The result should be an exact copy of only the lines from the one with "C1: 1uF (plus" through the last line of the data below, with pictures omitted.

**Source data:**
.....

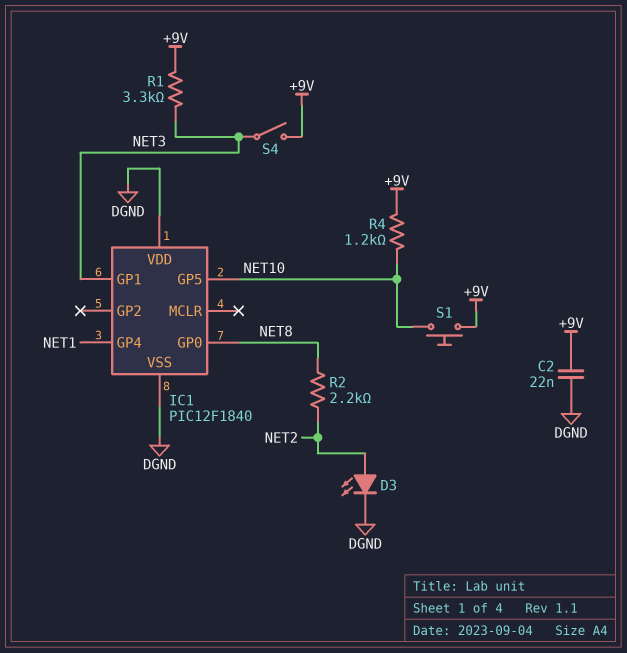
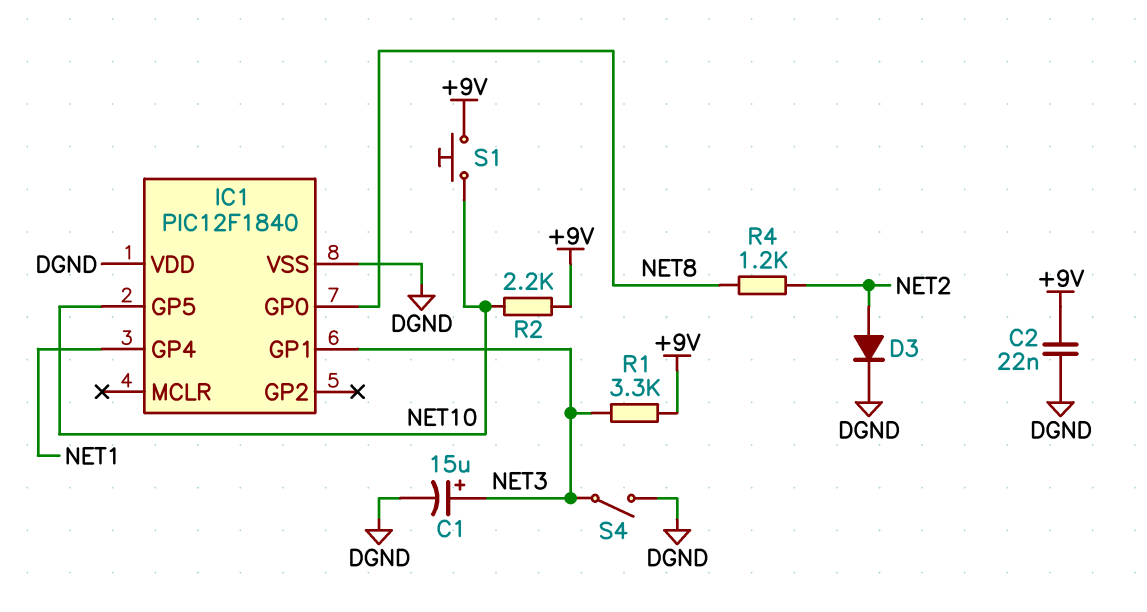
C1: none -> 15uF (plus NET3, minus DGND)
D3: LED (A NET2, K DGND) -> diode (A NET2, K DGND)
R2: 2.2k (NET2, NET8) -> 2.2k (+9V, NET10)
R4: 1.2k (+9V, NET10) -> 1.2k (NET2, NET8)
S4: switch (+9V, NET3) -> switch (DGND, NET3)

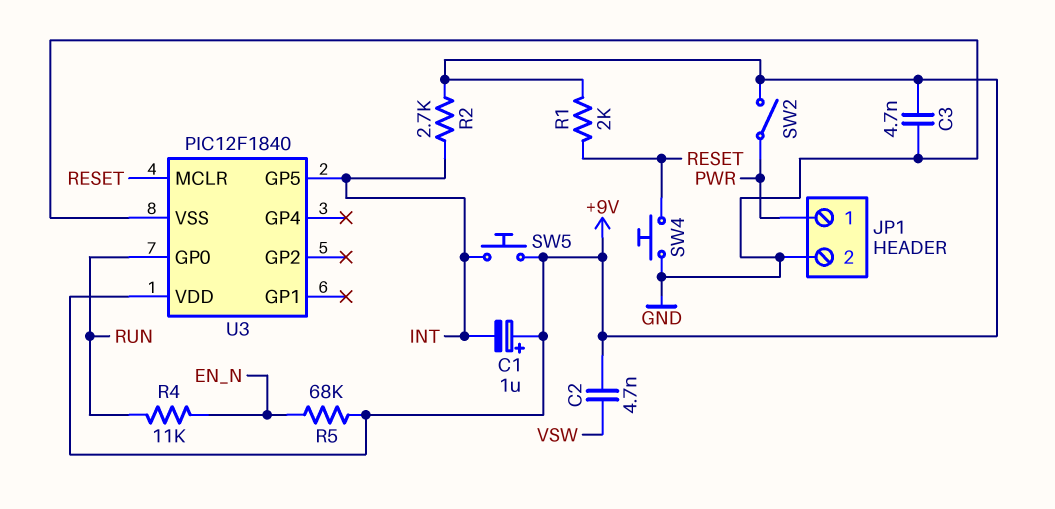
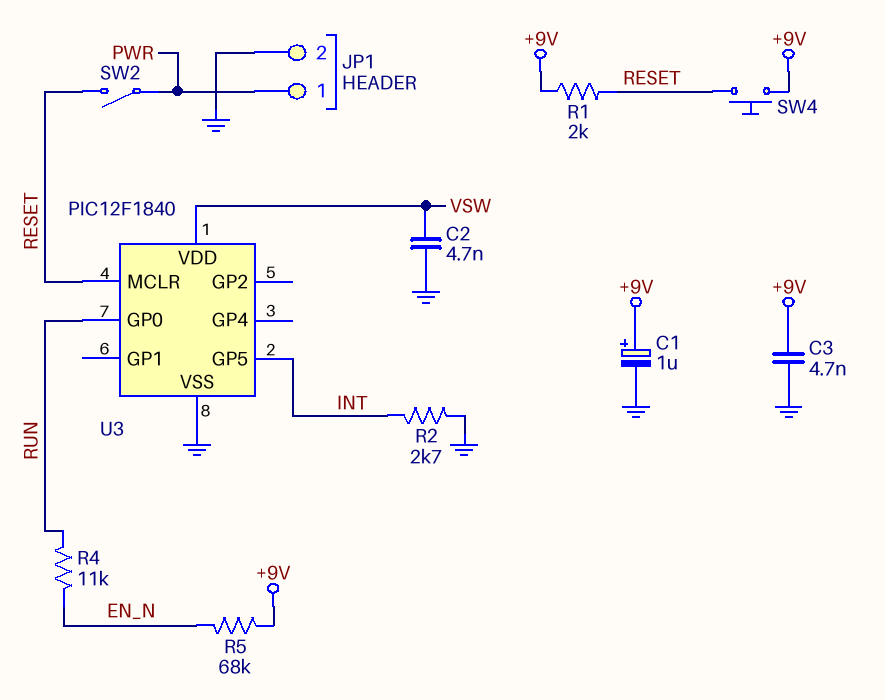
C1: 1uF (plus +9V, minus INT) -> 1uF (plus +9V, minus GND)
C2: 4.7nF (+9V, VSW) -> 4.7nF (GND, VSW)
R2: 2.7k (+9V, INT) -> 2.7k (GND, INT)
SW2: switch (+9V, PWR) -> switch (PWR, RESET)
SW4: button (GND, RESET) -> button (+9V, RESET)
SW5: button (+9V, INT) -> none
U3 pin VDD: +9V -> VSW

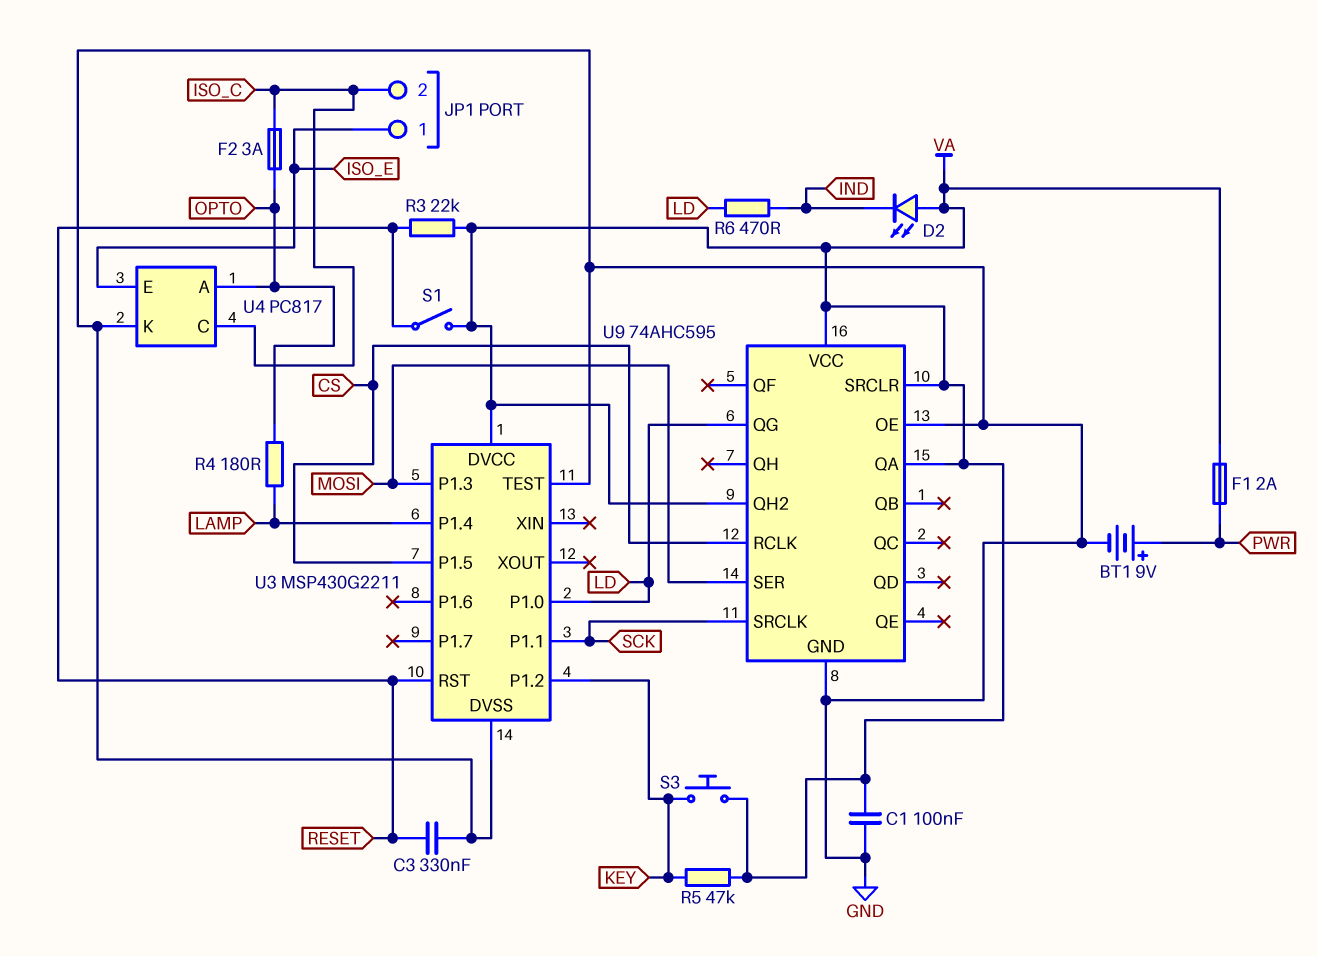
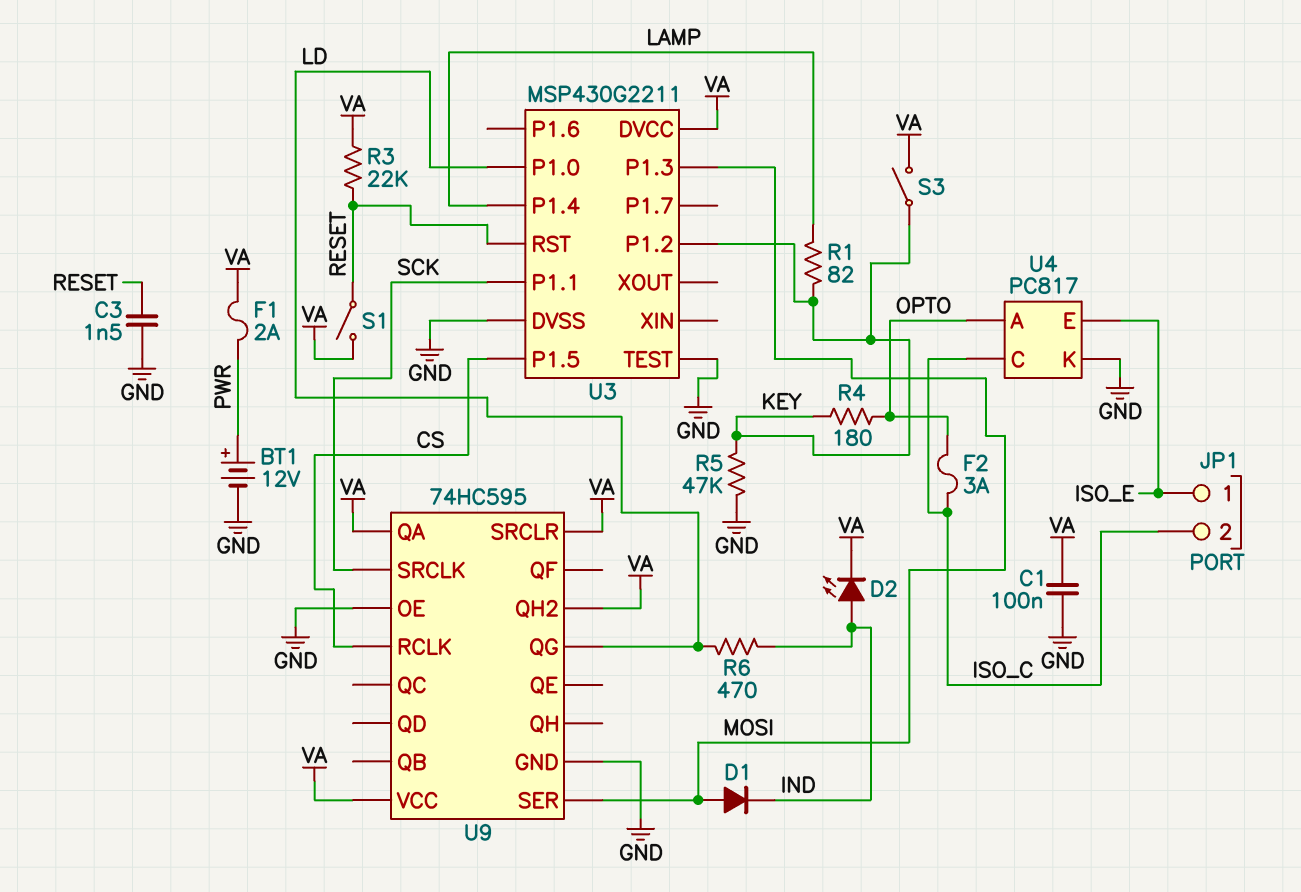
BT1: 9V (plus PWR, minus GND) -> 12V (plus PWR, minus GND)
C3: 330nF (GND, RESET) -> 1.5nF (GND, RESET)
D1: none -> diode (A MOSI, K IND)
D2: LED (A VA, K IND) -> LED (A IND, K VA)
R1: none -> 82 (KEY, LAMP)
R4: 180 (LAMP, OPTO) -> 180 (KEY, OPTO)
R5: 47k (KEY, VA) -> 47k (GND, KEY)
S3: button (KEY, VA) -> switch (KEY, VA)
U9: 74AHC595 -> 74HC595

.....

**Result of the exercise:**
C1: 1uF (plus +9V, minus INT) -> 1uF (plus +9V, minus GND)
C2: 4.7nF (+9V, VSW) -> 4.7nF (GND, VSW)
R2: 2.7k (+9V, INT) -> 2.7k (GND, INT)
SW2: switch (+9V, PWR) -> switch (PWR, RESET)
SW4: button (GND, RESET) -> button (+9V, RESET)
SW5: button (+9V, INT) -> none
U3 pin VDD: +9V -> VSW

BT1: 9V (plus PWR, minus GND) -> 12V (plus PWR, minus GND)
C3: 330nF (GND, RESET) -> 1.5nF (GND, RESET)
D1: none -> diode (A MOSI, K IND)
D2: LED (A VA, K IND) -> LED (A IND, K VA)
R1: none -> 82 (KEY, LAMP)
R4: 180 (LAMP, OPTO) -> 180 (KEY, OPTO)
R5: 47k (KEY, VA) -> 47k (GND, KEY)
S3: button (KEY, VA) -> switch (KEY, VA)
U9: 74AHC595 -> 74HC595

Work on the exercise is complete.